[Stored data]
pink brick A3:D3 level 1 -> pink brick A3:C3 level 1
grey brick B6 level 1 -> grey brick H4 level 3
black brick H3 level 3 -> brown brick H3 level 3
[/Stored data]
Give back, unchanged, the line that holds "grey brick B6" along with all lines after it through the last line above.

# [Exercise output]
grey brick B6 level 1 -> grey brick H4 level 3
black brick H3 level 3 -> brown brick H3 level 3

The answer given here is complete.